*** PROVIDED RECORDS

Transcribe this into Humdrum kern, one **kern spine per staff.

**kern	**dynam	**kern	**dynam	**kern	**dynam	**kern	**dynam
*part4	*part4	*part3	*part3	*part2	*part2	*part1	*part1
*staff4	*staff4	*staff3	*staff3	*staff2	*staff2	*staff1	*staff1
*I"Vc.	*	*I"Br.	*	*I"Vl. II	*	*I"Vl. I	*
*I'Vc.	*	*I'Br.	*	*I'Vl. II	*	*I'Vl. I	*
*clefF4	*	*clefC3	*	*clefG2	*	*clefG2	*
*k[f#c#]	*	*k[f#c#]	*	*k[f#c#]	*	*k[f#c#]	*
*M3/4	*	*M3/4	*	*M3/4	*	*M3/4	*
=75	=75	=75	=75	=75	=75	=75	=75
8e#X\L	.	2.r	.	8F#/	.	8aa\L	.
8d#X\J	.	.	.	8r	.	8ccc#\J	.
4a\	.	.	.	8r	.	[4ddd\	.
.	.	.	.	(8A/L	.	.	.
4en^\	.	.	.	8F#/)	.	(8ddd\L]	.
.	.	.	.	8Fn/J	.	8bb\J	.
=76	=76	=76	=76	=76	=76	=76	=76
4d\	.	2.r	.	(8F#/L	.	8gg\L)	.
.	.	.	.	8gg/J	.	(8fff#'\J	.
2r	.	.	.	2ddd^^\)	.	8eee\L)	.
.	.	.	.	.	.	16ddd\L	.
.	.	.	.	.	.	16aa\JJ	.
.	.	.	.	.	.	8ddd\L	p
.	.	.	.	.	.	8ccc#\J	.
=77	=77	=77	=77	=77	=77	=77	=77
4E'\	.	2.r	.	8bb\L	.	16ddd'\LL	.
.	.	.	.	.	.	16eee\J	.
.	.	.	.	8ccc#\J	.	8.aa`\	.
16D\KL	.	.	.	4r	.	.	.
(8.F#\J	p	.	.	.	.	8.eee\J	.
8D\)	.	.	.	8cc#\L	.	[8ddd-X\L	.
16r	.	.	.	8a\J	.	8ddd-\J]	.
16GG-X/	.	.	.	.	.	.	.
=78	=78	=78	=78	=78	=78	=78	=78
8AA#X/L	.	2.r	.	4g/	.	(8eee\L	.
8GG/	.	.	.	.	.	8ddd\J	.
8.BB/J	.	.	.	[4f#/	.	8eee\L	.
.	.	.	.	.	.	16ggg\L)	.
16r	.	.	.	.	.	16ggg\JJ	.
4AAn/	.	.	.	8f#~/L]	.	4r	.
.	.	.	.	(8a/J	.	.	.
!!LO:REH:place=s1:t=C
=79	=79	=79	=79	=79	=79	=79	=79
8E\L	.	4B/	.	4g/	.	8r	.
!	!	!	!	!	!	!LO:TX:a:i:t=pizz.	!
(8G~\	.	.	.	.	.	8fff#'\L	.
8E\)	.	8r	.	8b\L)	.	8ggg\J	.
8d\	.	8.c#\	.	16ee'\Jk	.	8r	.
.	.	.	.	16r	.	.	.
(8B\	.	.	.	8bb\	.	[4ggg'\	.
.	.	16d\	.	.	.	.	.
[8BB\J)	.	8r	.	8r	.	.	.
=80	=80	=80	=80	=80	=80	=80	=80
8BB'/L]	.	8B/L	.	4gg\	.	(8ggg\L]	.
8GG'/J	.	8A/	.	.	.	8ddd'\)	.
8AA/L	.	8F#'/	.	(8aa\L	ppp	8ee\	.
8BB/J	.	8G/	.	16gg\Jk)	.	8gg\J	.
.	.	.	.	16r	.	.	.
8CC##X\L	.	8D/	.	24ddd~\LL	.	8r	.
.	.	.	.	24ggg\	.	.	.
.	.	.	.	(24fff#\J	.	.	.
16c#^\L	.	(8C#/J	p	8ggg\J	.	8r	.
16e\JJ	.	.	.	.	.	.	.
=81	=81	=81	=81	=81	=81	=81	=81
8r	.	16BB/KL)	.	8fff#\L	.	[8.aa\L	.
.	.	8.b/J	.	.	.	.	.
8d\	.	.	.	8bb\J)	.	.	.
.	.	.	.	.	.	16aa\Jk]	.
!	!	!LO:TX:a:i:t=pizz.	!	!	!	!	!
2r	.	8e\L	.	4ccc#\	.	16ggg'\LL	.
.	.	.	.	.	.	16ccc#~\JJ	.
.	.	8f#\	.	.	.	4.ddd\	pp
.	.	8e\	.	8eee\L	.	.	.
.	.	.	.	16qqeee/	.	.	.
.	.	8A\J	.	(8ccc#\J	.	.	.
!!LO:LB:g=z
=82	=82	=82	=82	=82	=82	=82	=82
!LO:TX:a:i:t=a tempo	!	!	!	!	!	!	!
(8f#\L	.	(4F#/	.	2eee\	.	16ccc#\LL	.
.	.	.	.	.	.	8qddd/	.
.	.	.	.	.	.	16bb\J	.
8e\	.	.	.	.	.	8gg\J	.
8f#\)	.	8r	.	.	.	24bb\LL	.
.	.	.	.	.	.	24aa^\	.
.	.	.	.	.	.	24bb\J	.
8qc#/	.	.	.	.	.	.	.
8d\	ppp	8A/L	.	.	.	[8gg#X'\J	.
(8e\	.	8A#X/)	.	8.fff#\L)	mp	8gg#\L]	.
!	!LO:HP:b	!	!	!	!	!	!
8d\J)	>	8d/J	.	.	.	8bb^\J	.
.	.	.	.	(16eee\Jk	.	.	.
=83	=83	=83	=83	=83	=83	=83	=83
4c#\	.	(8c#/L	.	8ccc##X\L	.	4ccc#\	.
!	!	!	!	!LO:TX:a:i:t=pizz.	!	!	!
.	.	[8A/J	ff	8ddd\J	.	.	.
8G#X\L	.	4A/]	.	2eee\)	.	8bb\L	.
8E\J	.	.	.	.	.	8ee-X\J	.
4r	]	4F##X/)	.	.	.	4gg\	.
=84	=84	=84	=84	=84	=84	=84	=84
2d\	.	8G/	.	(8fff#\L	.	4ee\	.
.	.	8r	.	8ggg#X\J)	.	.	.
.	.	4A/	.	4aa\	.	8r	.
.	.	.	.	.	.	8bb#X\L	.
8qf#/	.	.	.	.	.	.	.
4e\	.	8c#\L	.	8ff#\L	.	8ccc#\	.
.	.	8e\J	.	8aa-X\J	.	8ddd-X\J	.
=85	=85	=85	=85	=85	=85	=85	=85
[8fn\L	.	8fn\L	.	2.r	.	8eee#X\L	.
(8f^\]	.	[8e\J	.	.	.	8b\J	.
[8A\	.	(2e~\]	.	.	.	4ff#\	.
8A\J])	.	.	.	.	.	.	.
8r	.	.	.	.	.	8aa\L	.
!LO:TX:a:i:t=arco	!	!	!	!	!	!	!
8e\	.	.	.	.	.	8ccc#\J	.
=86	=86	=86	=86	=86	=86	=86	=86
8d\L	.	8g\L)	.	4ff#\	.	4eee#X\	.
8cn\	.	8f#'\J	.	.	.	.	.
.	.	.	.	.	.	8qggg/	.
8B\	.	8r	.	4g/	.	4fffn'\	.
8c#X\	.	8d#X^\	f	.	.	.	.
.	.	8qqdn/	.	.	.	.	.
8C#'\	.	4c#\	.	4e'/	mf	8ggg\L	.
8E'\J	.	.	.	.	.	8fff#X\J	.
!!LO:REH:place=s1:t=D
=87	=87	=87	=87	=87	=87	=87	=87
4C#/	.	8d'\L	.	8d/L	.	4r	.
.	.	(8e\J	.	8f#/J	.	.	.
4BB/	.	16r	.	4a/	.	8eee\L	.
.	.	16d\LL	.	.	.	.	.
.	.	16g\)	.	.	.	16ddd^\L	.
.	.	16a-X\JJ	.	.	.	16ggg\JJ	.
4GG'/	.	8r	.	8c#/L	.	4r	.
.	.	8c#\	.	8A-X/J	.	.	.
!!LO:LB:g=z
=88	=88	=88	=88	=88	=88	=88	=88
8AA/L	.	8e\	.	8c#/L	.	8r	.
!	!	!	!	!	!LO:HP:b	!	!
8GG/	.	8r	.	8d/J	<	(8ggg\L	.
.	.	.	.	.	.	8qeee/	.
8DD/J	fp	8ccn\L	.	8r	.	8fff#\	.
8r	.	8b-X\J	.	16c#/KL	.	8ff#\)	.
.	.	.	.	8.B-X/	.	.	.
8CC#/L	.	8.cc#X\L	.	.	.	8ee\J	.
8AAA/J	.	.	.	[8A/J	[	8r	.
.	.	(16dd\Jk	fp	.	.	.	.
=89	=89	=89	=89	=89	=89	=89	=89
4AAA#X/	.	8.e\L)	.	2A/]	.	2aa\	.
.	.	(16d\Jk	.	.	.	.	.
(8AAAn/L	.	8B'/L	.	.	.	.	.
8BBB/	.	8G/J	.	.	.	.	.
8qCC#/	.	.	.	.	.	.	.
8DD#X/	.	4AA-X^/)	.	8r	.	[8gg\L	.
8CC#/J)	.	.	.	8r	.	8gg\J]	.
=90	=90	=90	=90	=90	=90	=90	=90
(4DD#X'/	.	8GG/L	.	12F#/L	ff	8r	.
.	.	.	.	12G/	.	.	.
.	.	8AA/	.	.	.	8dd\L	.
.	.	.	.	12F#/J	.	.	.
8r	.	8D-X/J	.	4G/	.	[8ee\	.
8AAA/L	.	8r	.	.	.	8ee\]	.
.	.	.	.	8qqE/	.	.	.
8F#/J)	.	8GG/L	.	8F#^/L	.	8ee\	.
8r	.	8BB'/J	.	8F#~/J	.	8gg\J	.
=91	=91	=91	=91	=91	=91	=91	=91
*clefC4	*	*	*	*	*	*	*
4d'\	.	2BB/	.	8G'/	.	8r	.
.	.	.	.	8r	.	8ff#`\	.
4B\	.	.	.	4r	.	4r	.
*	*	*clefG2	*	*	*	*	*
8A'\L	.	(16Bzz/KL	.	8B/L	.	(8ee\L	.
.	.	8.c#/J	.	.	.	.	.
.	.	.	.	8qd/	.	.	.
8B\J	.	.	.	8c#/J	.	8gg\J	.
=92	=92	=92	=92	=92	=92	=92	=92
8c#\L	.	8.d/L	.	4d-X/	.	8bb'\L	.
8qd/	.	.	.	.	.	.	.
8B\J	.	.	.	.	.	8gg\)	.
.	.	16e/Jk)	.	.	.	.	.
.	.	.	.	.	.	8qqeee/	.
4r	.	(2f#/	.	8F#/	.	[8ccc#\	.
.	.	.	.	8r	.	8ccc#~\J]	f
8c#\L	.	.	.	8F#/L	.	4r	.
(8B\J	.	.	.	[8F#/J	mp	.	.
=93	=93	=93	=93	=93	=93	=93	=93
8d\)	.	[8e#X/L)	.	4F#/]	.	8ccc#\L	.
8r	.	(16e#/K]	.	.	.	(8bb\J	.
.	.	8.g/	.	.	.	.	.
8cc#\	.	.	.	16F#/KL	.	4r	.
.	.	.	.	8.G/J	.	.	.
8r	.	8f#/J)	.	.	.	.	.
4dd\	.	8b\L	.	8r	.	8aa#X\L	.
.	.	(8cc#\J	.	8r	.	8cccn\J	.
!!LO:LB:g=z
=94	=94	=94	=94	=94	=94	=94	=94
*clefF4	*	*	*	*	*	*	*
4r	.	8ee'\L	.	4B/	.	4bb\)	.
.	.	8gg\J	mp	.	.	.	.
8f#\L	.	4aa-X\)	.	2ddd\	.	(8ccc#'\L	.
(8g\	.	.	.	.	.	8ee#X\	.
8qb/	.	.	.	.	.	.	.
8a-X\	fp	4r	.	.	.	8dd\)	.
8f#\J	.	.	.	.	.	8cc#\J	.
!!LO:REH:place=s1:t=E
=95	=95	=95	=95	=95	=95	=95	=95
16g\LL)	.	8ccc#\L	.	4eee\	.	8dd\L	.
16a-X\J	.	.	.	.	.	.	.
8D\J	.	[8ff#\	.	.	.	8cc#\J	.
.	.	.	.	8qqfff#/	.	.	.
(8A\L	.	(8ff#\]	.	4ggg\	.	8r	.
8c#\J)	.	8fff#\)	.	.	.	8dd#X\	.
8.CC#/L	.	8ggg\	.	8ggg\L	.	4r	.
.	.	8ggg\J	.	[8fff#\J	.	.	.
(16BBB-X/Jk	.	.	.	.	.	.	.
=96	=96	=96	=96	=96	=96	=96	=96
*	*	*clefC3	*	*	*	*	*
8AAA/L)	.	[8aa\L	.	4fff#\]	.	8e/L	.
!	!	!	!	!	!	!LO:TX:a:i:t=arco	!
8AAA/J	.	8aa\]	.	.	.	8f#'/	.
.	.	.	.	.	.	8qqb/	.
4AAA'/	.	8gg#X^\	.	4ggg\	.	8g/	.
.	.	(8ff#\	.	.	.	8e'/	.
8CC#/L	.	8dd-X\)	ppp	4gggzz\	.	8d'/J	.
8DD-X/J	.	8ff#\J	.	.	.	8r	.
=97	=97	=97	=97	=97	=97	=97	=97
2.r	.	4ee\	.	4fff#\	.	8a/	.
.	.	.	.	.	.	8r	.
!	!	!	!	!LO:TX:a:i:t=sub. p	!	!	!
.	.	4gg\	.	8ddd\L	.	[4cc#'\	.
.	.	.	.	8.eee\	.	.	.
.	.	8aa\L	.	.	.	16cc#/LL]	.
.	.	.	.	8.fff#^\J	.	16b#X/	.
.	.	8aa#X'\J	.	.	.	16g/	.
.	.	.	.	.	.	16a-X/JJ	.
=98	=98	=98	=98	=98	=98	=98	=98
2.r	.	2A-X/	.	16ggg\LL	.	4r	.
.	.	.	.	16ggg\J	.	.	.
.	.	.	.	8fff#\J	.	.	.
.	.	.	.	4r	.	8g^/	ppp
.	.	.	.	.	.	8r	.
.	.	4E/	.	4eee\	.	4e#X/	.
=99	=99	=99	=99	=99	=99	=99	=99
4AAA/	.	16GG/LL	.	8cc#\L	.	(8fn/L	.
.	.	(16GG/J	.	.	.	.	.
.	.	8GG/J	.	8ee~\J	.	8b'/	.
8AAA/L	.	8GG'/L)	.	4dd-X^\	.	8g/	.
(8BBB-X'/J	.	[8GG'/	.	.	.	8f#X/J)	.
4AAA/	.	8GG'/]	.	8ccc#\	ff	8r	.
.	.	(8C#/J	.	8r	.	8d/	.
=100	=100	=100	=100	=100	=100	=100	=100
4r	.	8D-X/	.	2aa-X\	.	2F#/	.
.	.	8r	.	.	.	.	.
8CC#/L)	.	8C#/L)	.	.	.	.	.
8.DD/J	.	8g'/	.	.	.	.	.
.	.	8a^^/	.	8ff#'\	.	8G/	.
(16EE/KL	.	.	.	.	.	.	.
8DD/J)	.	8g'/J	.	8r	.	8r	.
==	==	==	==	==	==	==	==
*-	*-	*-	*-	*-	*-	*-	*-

******

YOUR INSTRUCTIONS:
Which lines of the data above contain the string "kern"? Pull out each of those lines in full.

RIGHT ANSWER:
Transcribe this into Humdrum kern, one **kern spine per staff.
**kern	**dynam	**kern	**dynam	**kern	**dynam	**kern	**dynam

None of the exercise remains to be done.